* **EXERCISE**:
Collect every line of the records below that contains the string "closer", treating uppercase and lowercase as different.

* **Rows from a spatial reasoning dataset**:
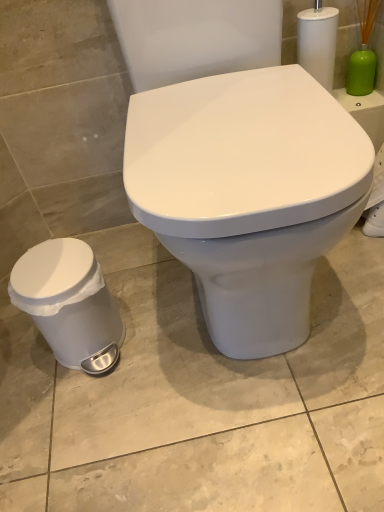
Find the location of a particular element. vacant space situated on the left part of white plastic trash can at lower left is located at coordinates (19, 359).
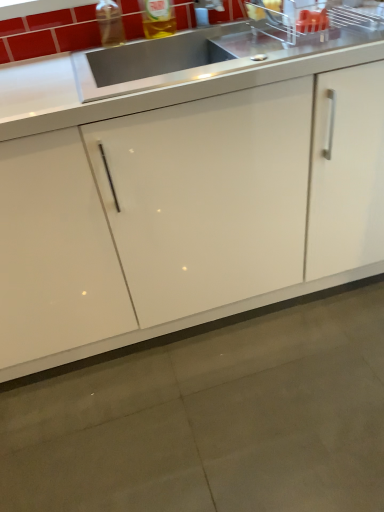
Question: Is transparent plastic bottle at upper left taller than translucent plastic bottle at upper center?

Choices:
 (A) no
 (B) yes

Answer: (A)

Question: Can translucent plastic bottle at upper center be found inside transparent plastic bottle at upper left?

Choices:
 (A) no
 (B) yes

Answer: (A)

Question: Considering the relative sizes of transparent plastic bottle at upper left and translucent plastic bottle at upper center in the image provided, is transparent plastic bottle at upper left smaller than translucent plastic bottle at upper center?

Choices:
 (A) no
 (B) yes

Answer: (B)

Question: Is the position of transparent plastic bottle at upper left more distant than that of translucent plastic bottle at upper center?

Choices:
 (A) no
 (B) yes

Answer: (B)

Question: Considering the relative sizes of transparent plastic bottle at upper left and translucent plastic bottle at upper center in the image provided, is transparent plastic bottle at upper left wider than translucent plastic bottle at upper center?

Choices:
 (A) no
 (B) yes

Answer: (A)

Question: From a real-world perspective, is transparent plastic bottle at upper left physically located above or below satin steel sink at upper center?

Choices:
 (A) below
 (B) above

Answer: (B)

Question: From the image's perspective, relative to satin steel sink at upper center, is transparent plastic bottle at upper left above or below?

Choices:
 (A) below
 (B) above

Answer: (B)

Question: Do you think transparent plastic bottle at upper left is within satin steel sink at upper center, or outside of it?

Choices:
 (A) outside
 (B) inside

Answer: (A)

Question: Looking at their shapes, would you say transparent plastic bottle at upper left is wider or thinner than satin steel sink at upper center?

Choices:
 (A) thin
 (B) wide

Answer: (A)

Question: Is white glossy cabinet at center taller or shorter than transparent plastic bottle at upper left?

Choices:
 (A) short
 (B) tall

Answer: (B)

Question: In terms of size, does white glossy cabinet at center appear bigger or smaller than transparent plastic bottle at upper left?

Choices:
 (A) small
 (B) big

Answer: (B)

Question: In the image, is white glossy cabinet at center positioned in front of or behind transparent plastic bottle at upper left?

Choices:
 (A) behind
 (B) front

Answer: (B)

Question: From a real-world perspective, is white glossy cabinet at center above or below transparent plastic bottle at upper left?

Choices:
 (A) above
 (B) below

Answer: (B)

Question: Considering their positions, is satin steel sink at upper center located in front of or behind white glossy cabinet at center?

Choices:
 (A) behind
 (B) front

Answer: (A)

Question: Is point (339, 46) positioned closer to the camera than point (162, 330)?

Choices:
 (A) closer
 (B) farther

Answer: (A)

* **SOLUTION TO THIS PROBLEM**:
Question: Is point (339, 46) positioned closer to the camera than point (162, 330)?
 (A) closer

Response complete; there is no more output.